- **What is expected**
Your copy should run exactly from the line containing "(493, 522) = (530, 288): red" to the last line of the entries below, and it should include no pictures.

- **Exercise data**

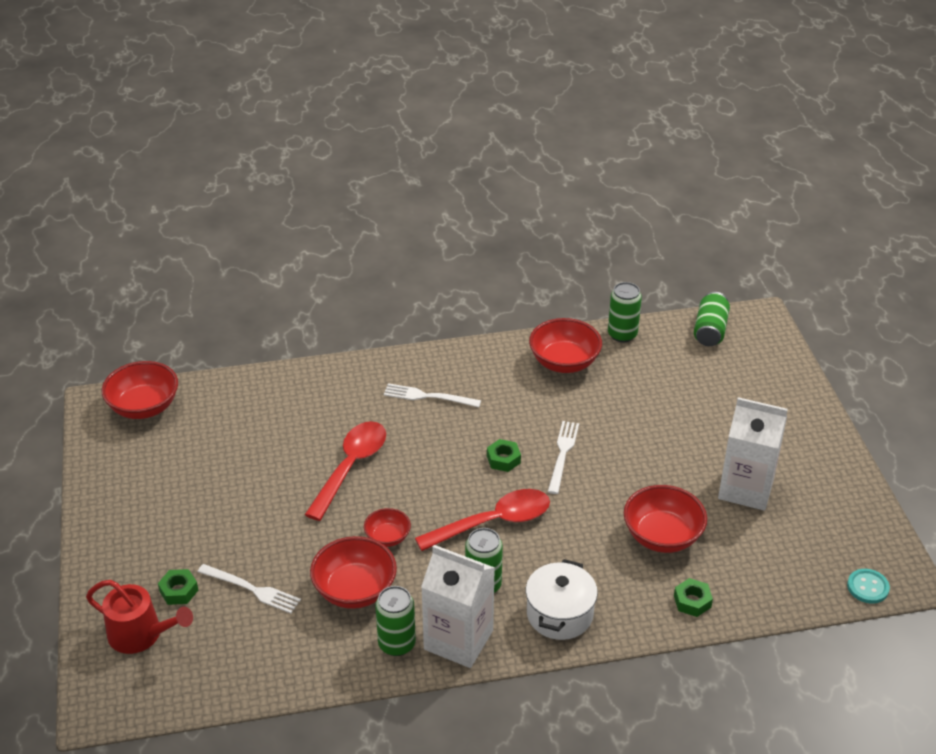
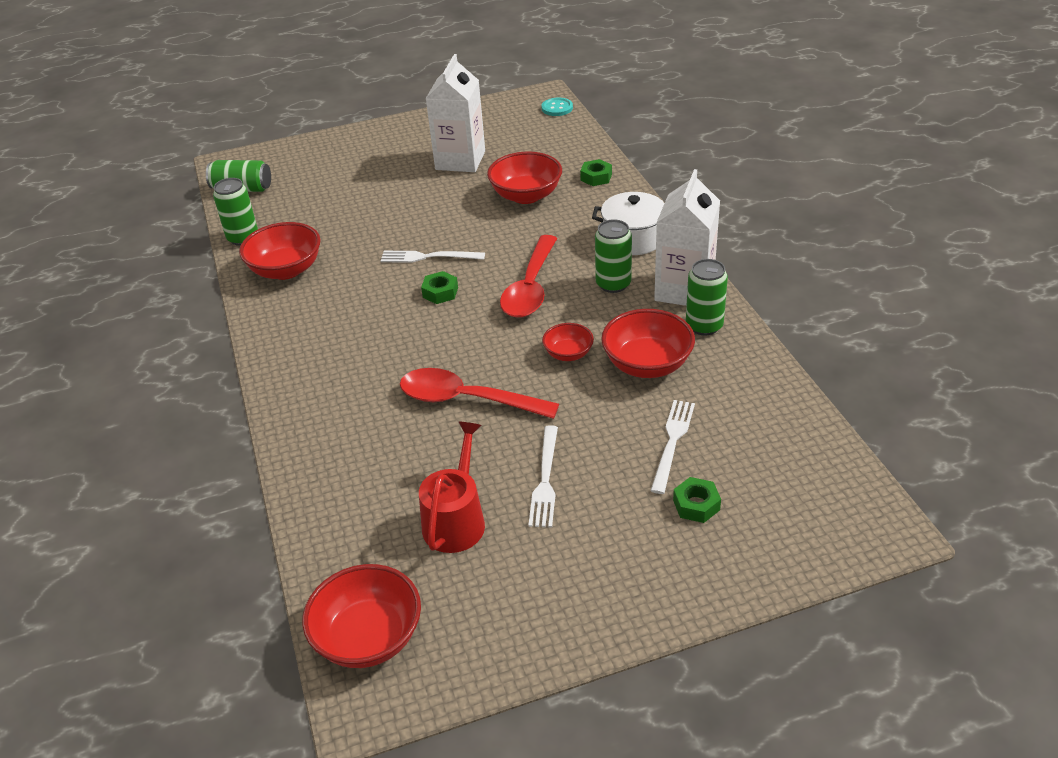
camera: 95 degrees left, 0 degrees up
(140, 634) = (772, 522): red watering can -> red watering can (456, 520)
(428, 396) = (342, 358): white fork -> white fork (545, 479)
(493, 522) = (530, 288): red spoon -> red spoon turned 135 degrees counterclockwise

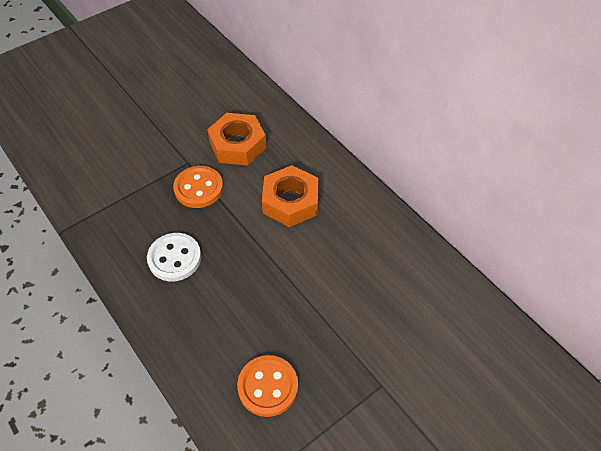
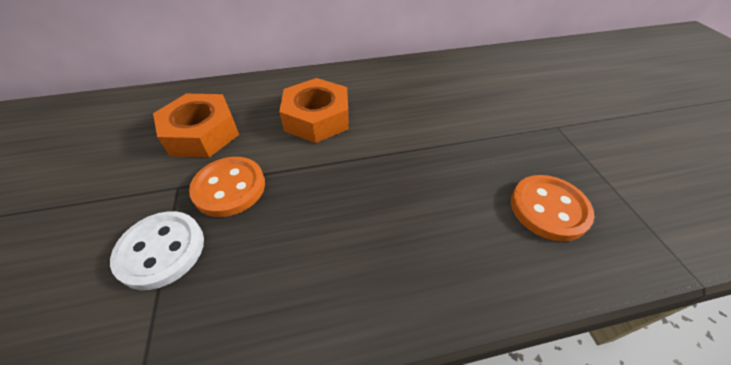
camera: 65 degrees left, 5 degrees down
(174, 258) = (321, 249): white button -> white button (161, 250)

- **Answer to this exercise**
(493, 522) = (530, 288): red spoon -> red spoon turned 135 degrees counterclockwise

camera: 65 degrees left, 5 degrees down
(174, 258) = (321, 249): white button -> white button (161, 250)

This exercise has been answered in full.